[Records provided]
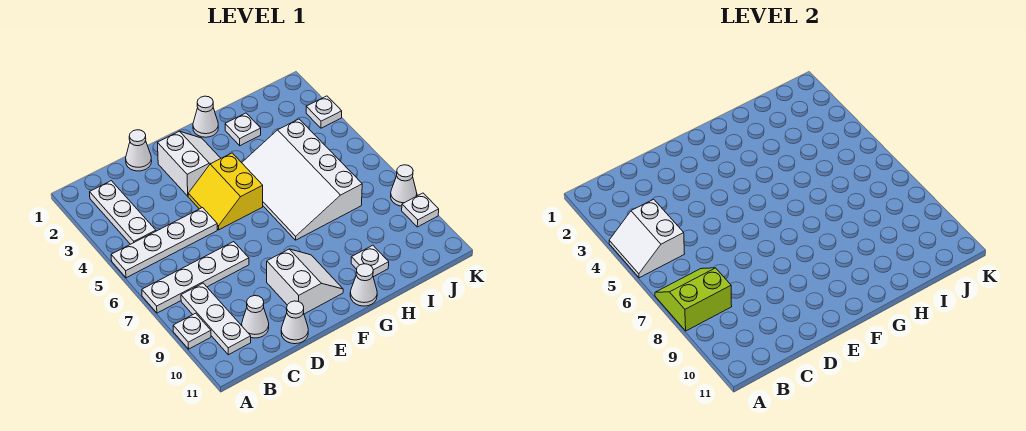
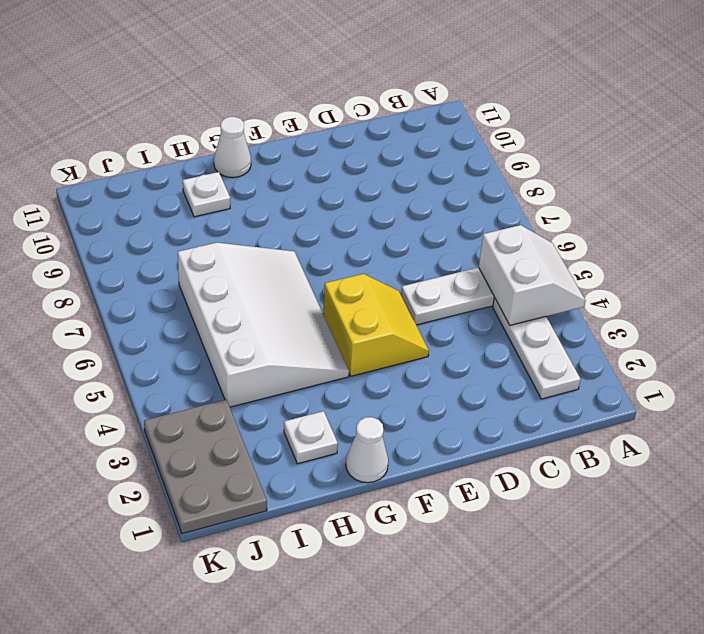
grey 2x3 plate [144,400,267,534] -> white 1x1 plate [306,96,342,128]
none -> white 1x4 plate [142,242,249,313]
none -> white 1x1 plate [173,313,211,349]
none -> white 1x3 plate [181,283,251,355]

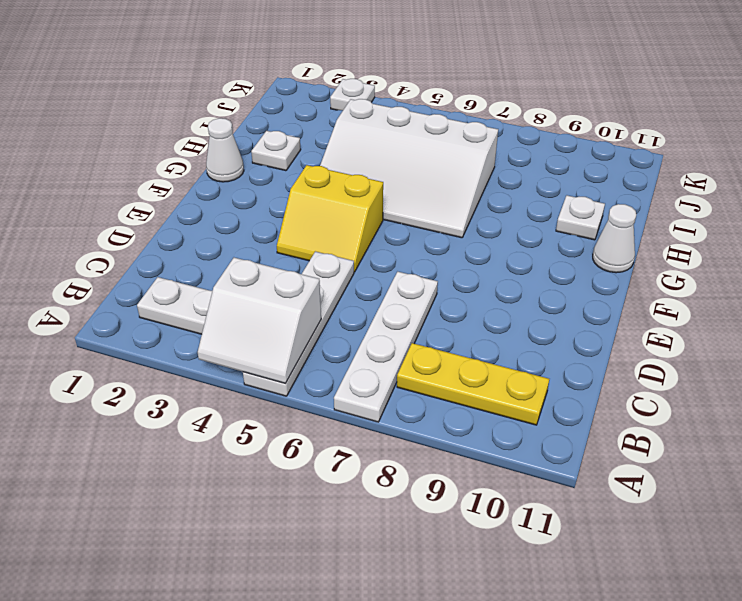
yellow 1x3 plate [397,343,549,425] -> white 1x3 plate [181,283,251,355]
none -> white 1x1 plate [173,313,211,349]
none -> white 1x1 cone [242,296,269,338]
none -> white 1x1 cone [126,130,152,171]

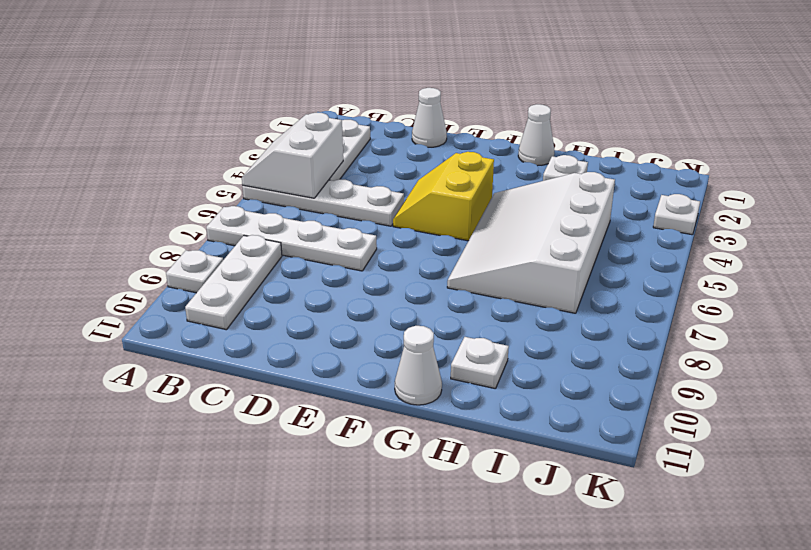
none -> white 1x1 cone [242,296,269,338]
none -> white 1x1 cone [281,301,308,344]
none -> white 2x2 slope [158,131,221,196]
[/Records provided]
### Work instruction
In the listing above, find each line with the word "cone" and return it.

### Exercise solution
none -> white 1x1 cone [242,296,269,338]
none -> white 1x1 cone [126,130,152,171]
none -> white 1x1 cone [242,296,269,338]
none -> white 1x1 cone [281,301,308,344]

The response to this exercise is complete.